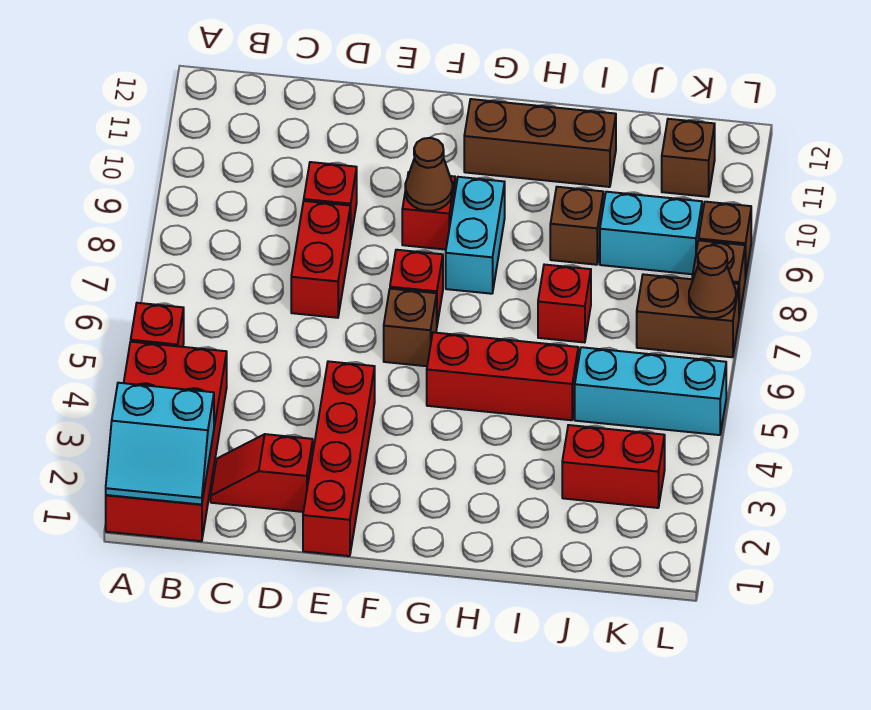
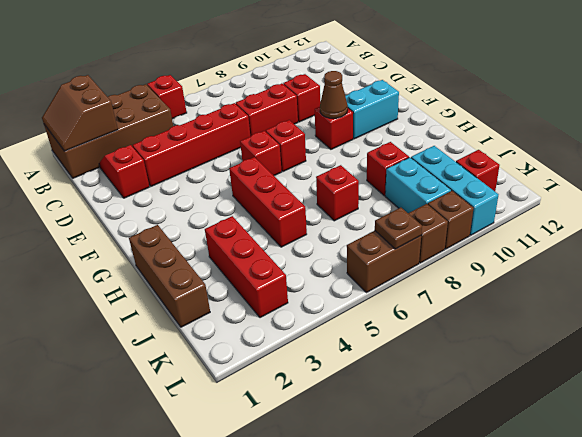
red 2x4 brick [106,342,227,541] -> brown 2x4 brick [44,84,173,178]
cyan 2x2 slope [106,383,214,505] -> brown 2x2 slope [42,75,118,151]
red 1x4 brick [303,361,375,556] -> red 1x4 brick moved to [133,103,250,186]
brown 1x1 brick [384,289,437,366] -> red 1x1 brick [240,131,282,176]
cyan 1x2 brick [446,177,505,294] -> cyan 1x2 brick moved to [345,80,399,139]
brown 1x3 brick [464,99,616,187] -> brown 1x3 brick moved to [129,225,210,327]
brown 1x1 brick [550,187,603,265] -> red 1x1 brick [367,142,409,196]
red 1x2 brick [562,425,665,508] -> red 1x3 brick [205,216,288,318]
cyan 1x3 brick [575,347,726,435] -> cyan 1x3 brick moved to [411,146,498,235]
brown 1x2 brick [637,274,739,357] -> brown 1x2 brick turned to [347,231,421,293]
brown 1x1 brick [662,119,715,197] -> red 1x1 brick [456,150,500,191]
brown 1x1 cone [689,245,736,318] -> brown 1x1 plate [375,208,422,249]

○ ○ ○ ○

Goal of the exercise →
Give back an exact copy of the material above, omitting the pictures.

Solution to the exercise →
red 2x4 brick [106,342,227,541] -> brown 2x4 brick [44,84,173,178]
cyan 2x2 slope [106,383,214,505] -> brown 2x2 slope [42,75,118,151]
red 1x4 brick [303,361,375,556] -> red 1x4 brick moved to [133,103,250,186]
brown 1x1 brick [384,289,437,366] -> red 1x1 brick [240,131,282,176]
cyan 1x2 brick [446,177,505,294] -> cyan 1x2 brick moved to [345,80,399,139]
brown 1x3 brick [464,99,616,187] -> brown 1x3 brick moved to [129,225,210,327]
brown 1x1 brick [550,187,603,265] -> red 1x1 brick [367,142,409,196]
red 1x2 brick [562,425,665,508] -> red 1x3 brick [205,216,288,318]
cyan 1x3 brick [575,347,726,435] -> cyan 1x3 brick moved to [411,146,498,235]
brown 1x2 brick [637,274,739,357] -> brown 1x2 brick turned to [347,231,421,293]
brown 1x1 brick [662,119,715,197] -> red 1x1 brick [456,150,500,191]
brown 1x1 cone [689,245,736,318] -> brown 1x1 plate [375,208,422,249]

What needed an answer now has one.